Source records:
+-------+

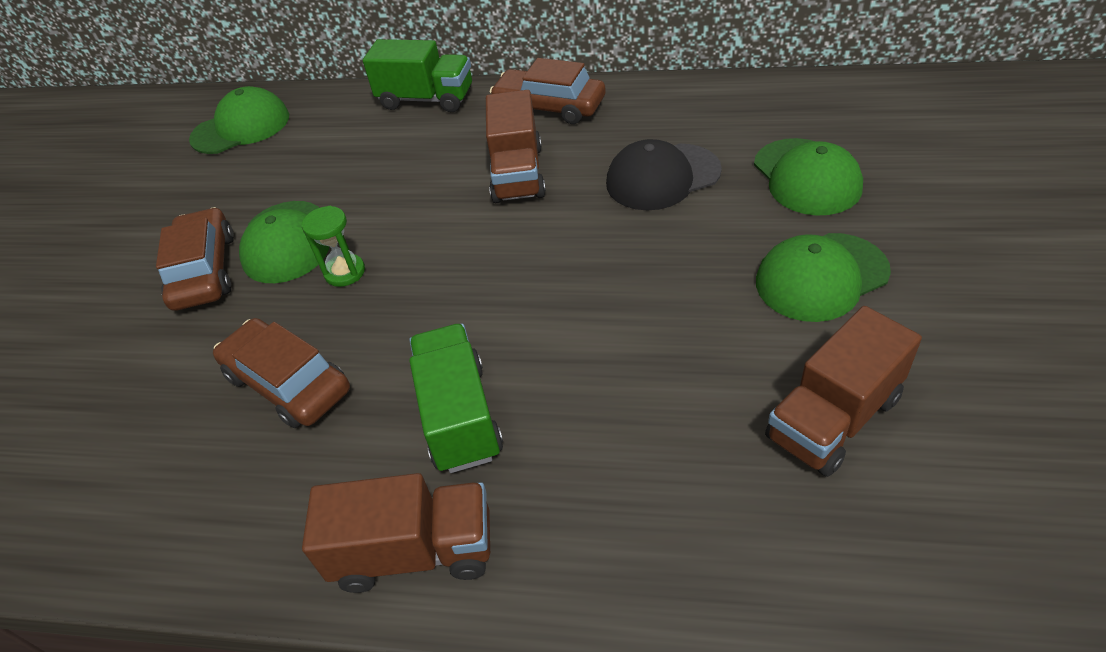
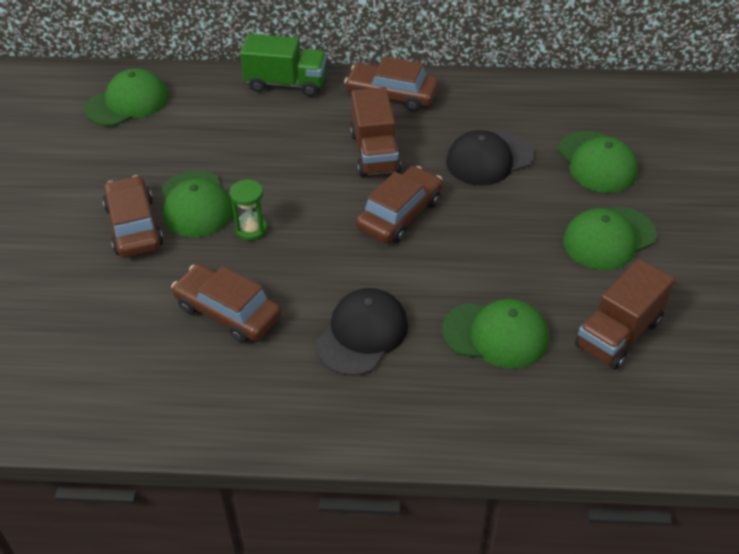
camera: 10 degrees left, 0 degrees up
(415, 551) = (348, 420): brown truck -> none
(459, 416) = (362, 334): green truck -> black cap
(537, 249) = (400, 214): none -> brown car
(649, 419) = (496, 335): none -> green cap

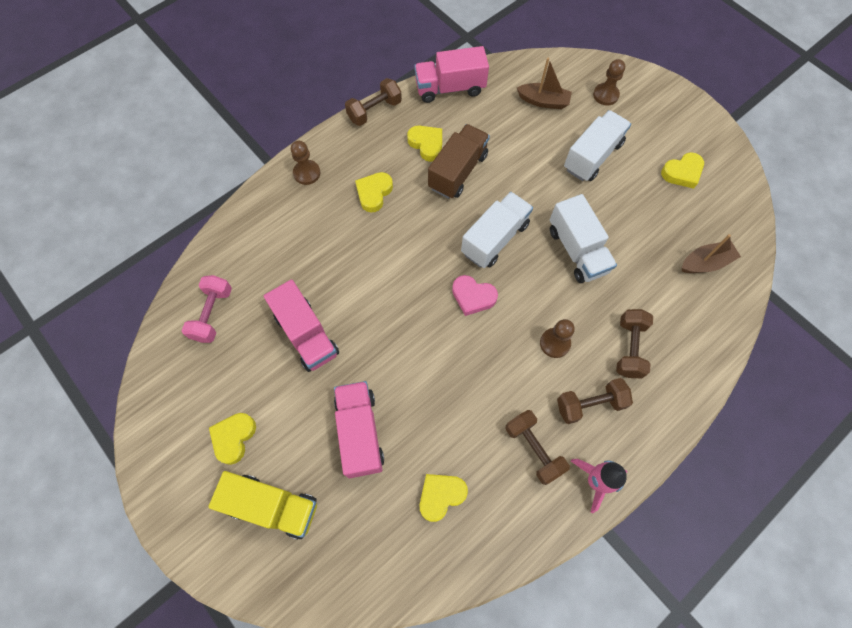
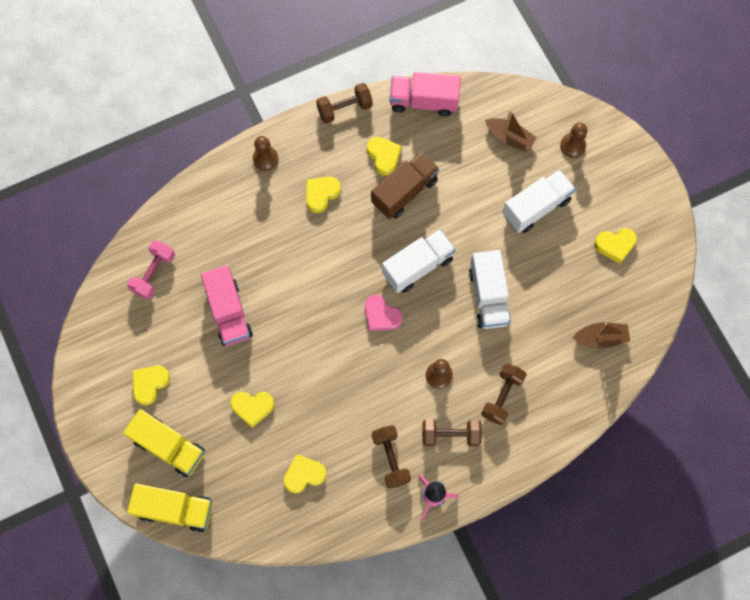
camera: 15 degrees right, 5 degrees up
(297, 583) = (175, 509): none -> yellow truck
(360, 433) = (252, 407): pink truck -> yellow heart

+-------+

Directions:
Every line containing the word "green" should be copied from the material.

Expected answer:
(459, 416) = (362, 334): green truck -> black cap
(649, 419) = (496, 335): none -> green cap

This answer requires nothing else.